» **Exercise objective**:
Would you transcribe word for word every line from the one containing "purple trapezoid: rotated" to the end of the data, both ends included, and leave out the rest?

» **Shape scene image sequences**:
┌──

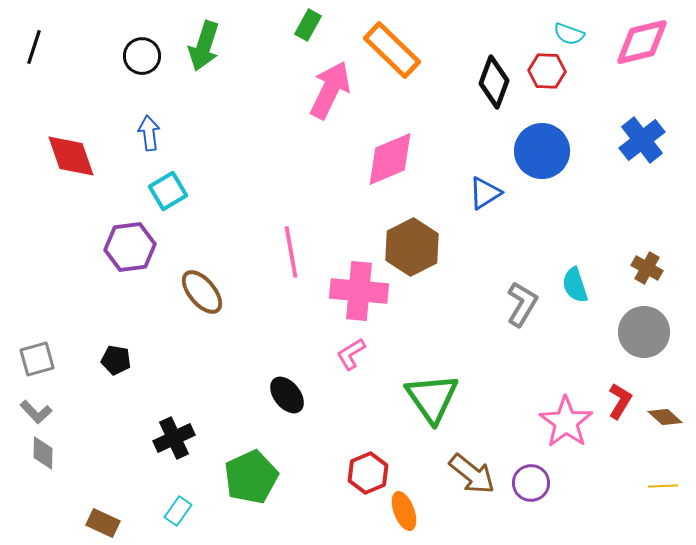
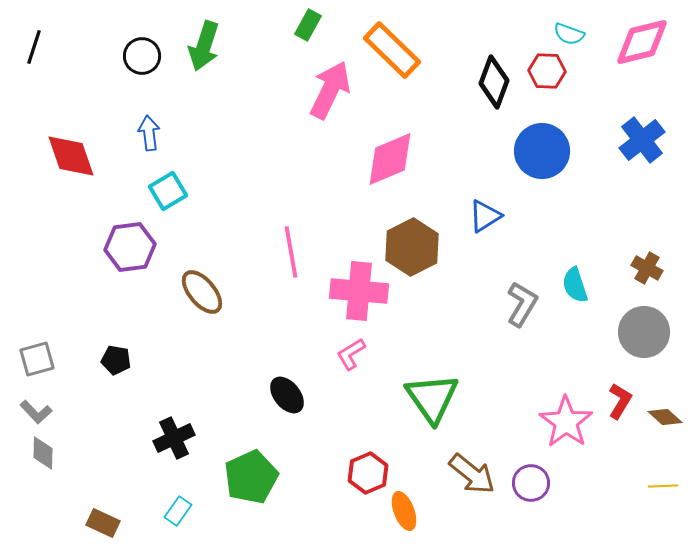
blue triangle at (485, 193): moved 23 px down
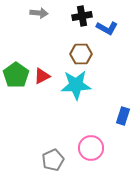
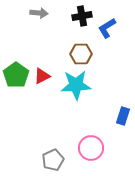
blue L-shape: rotated 120 degrees clockwise
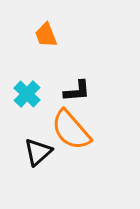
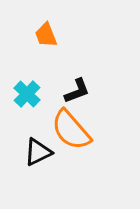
black L-shape: rotated 16 degrees counterclockwise
black triangle: rotated 16 degrees clockwise
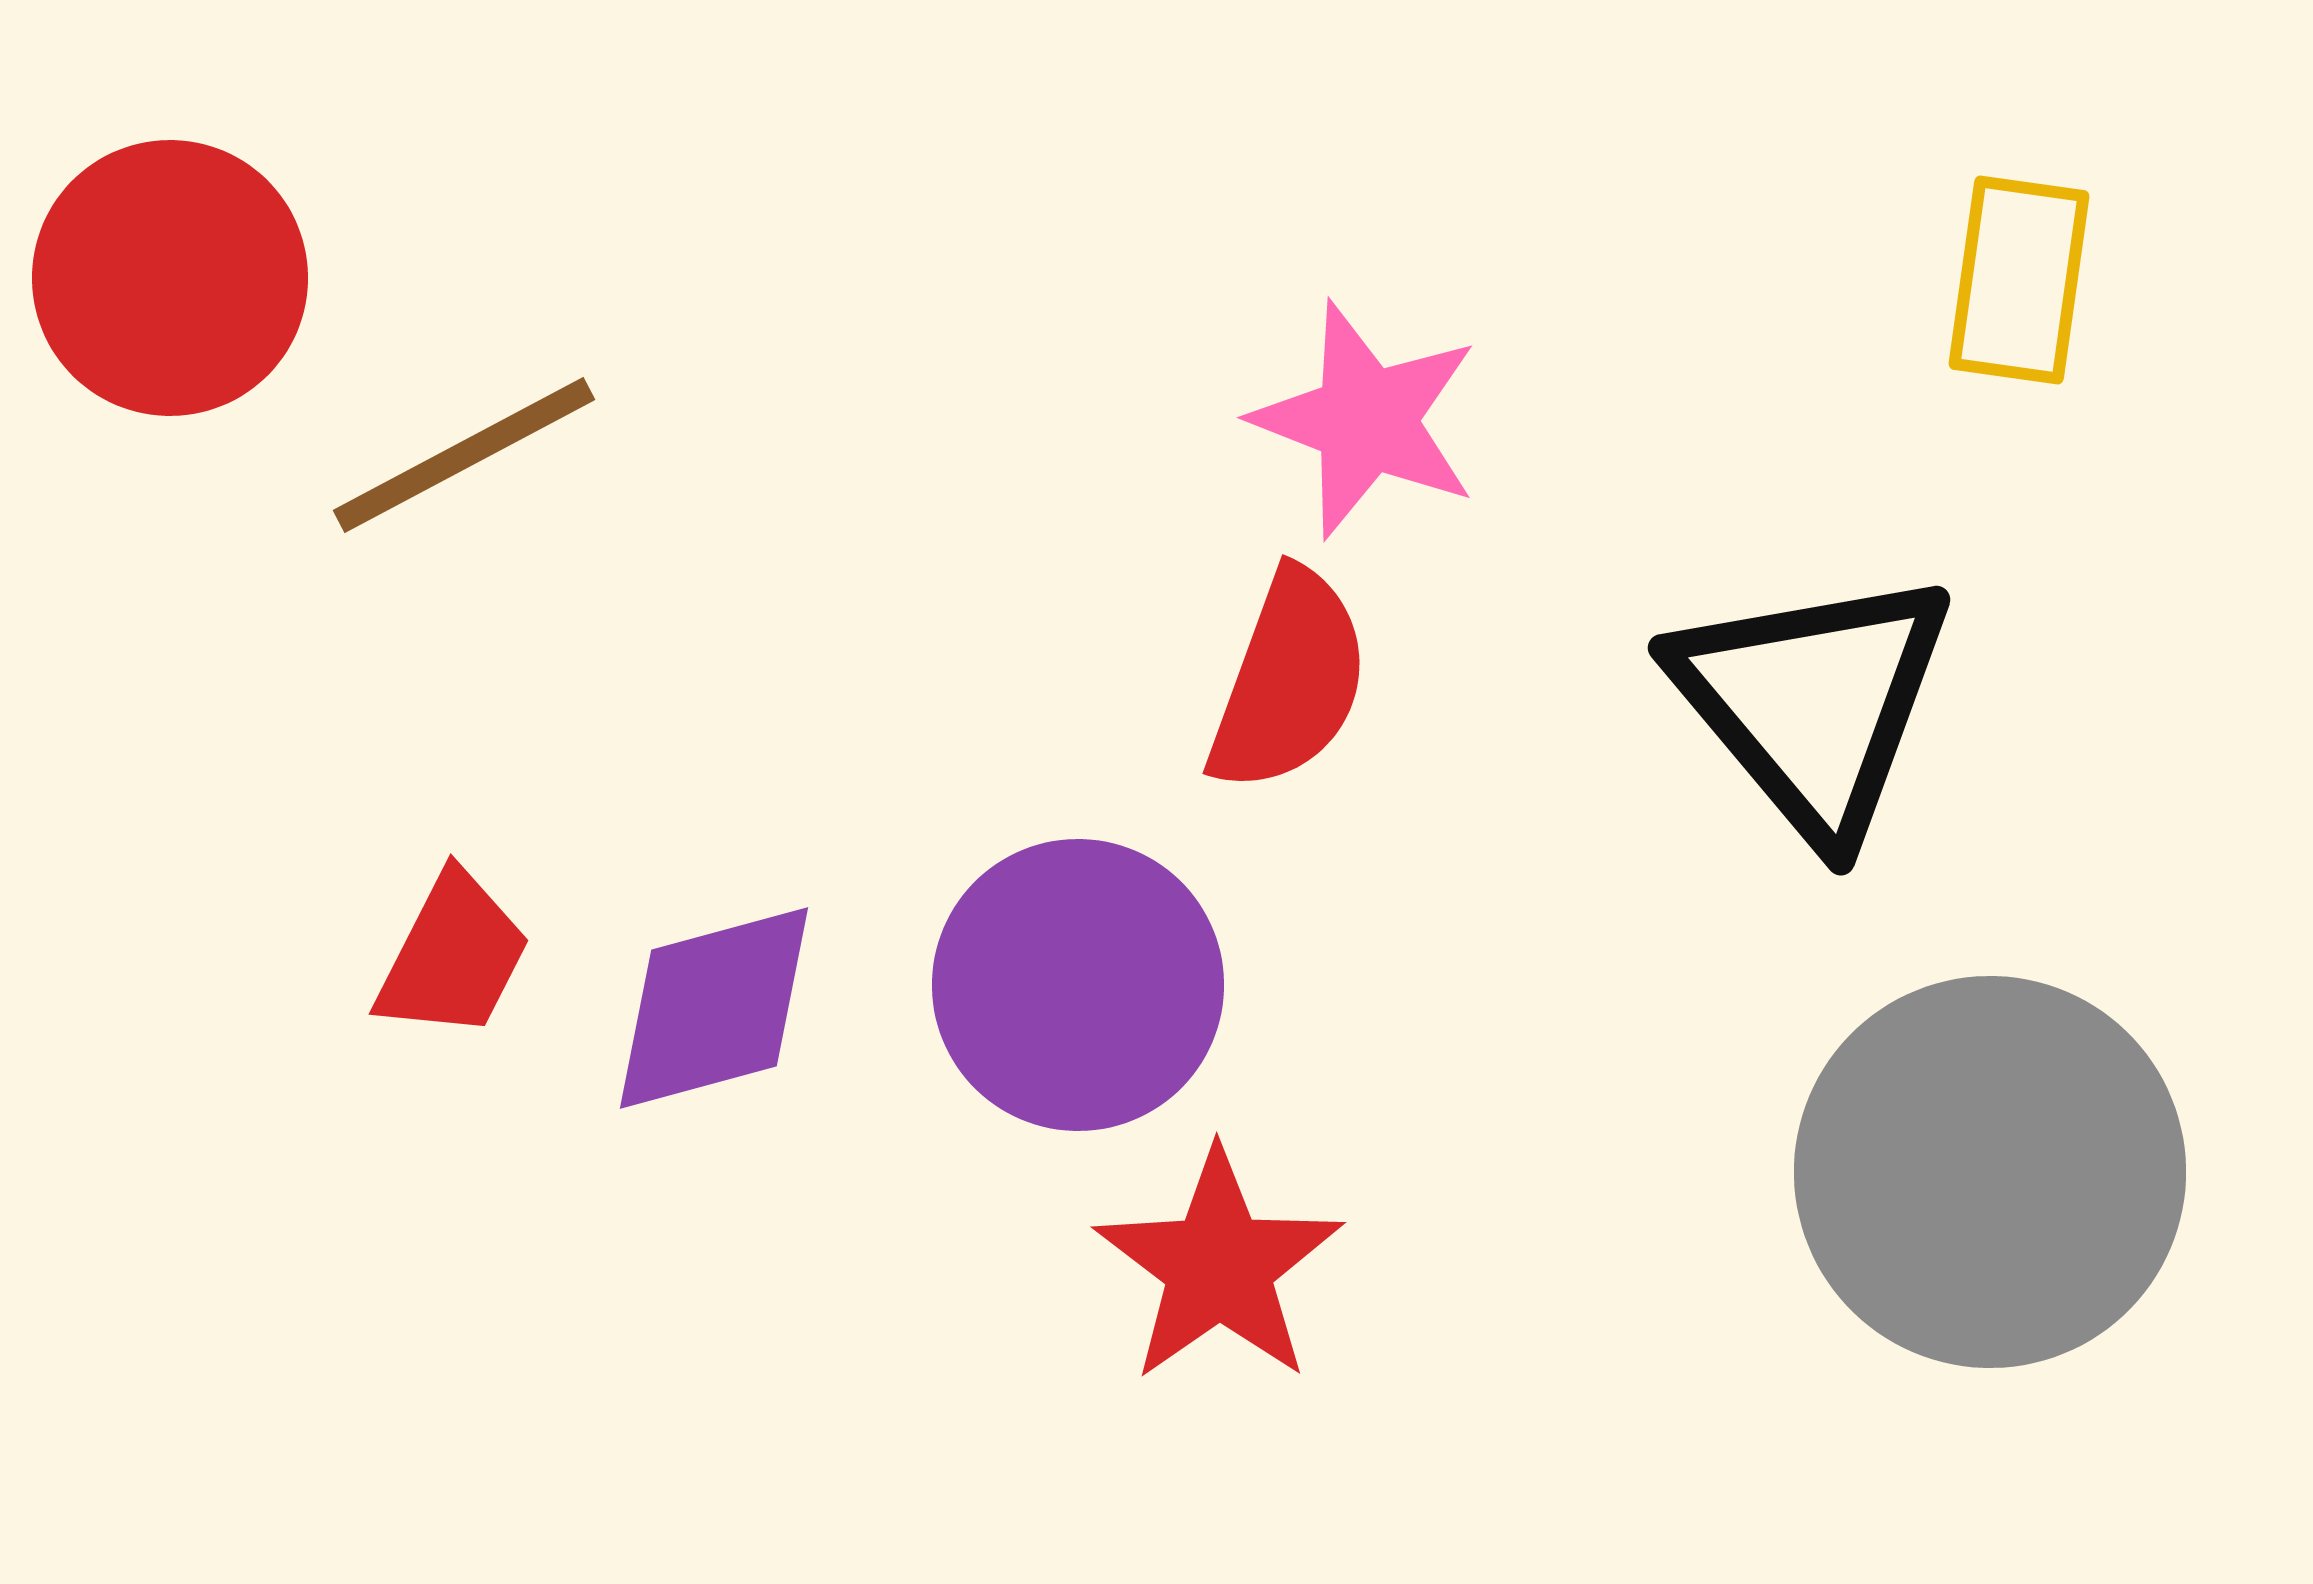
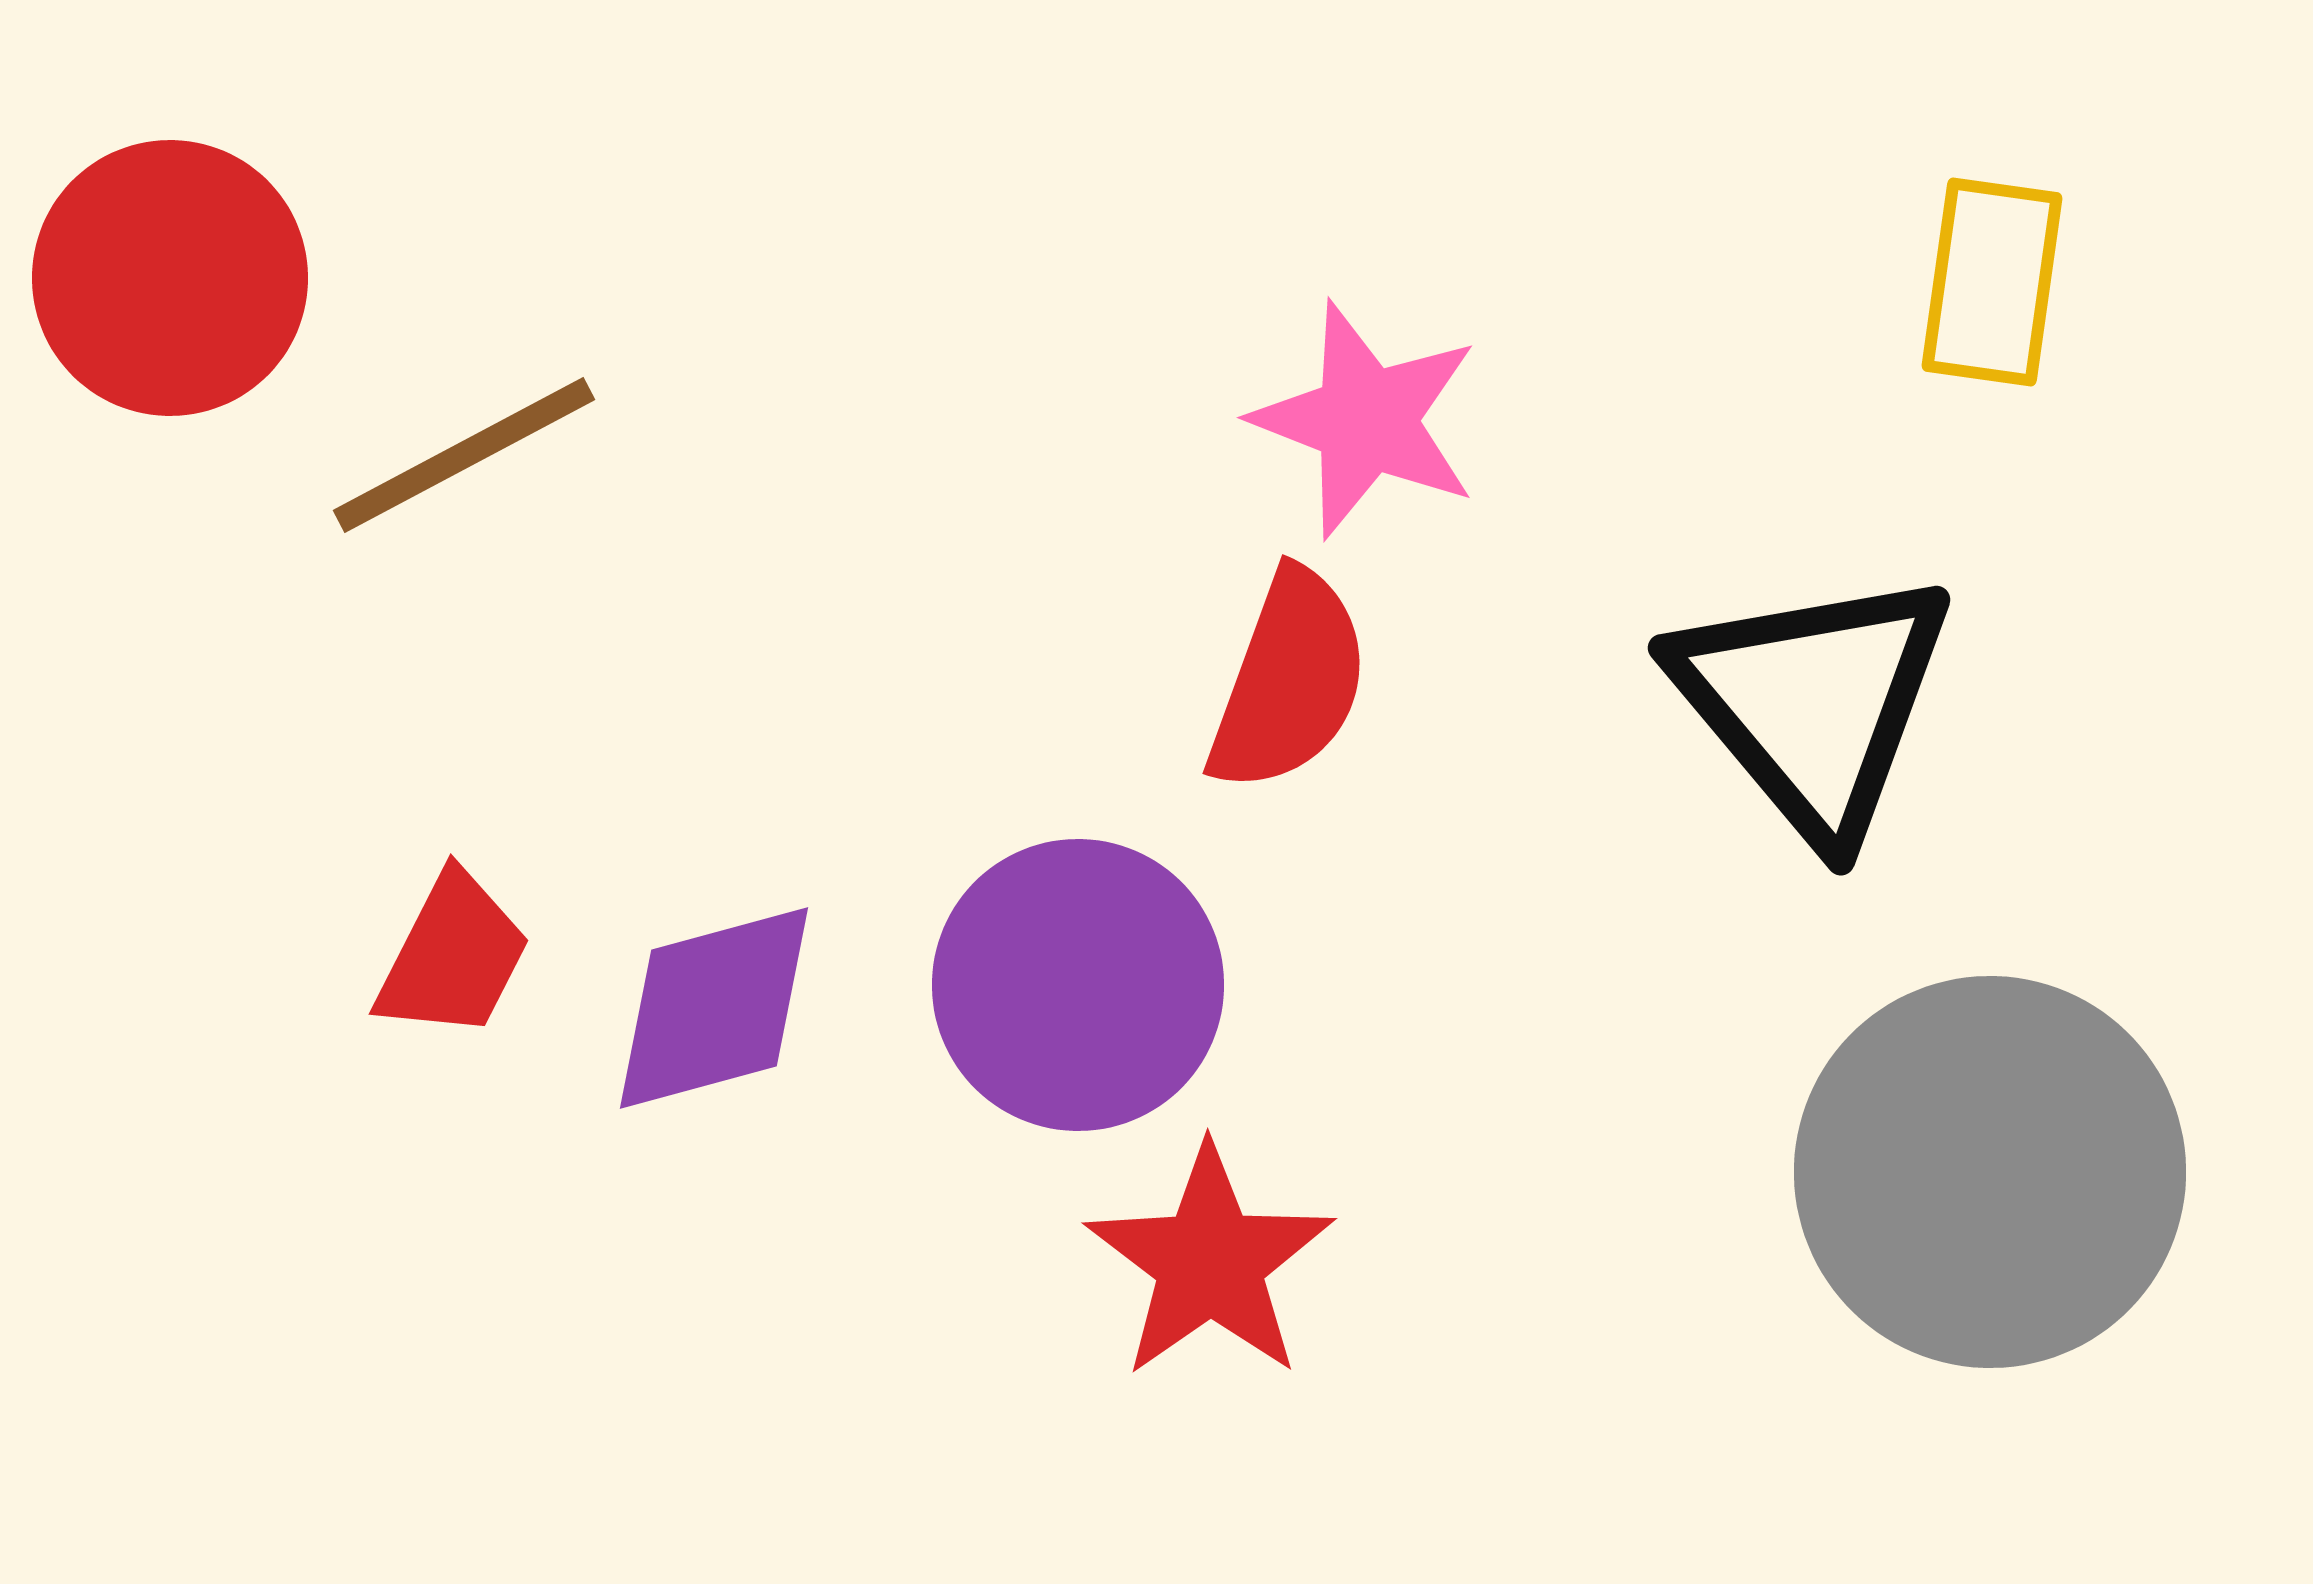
yellow rectangle: moved 27 px left, 2 px down
red star: moved 9 px left, 4 px up
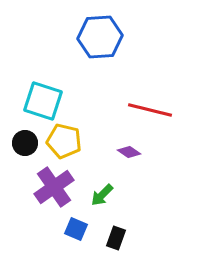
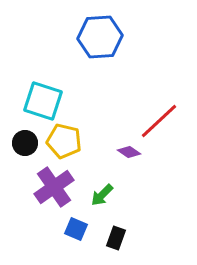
red line: moved 9 px right, 11 px down; rotated 57 degrees counterclockwise
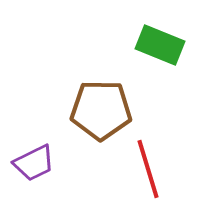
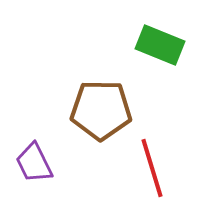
purple trapezoid: rotated 90 degrees clockwise
red line: moved 4 px right, 1 px up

└──

» **Task result**:
purple trapezoid: rotated 90 degrees clockwise
red line: moved 4 px right, 1 px up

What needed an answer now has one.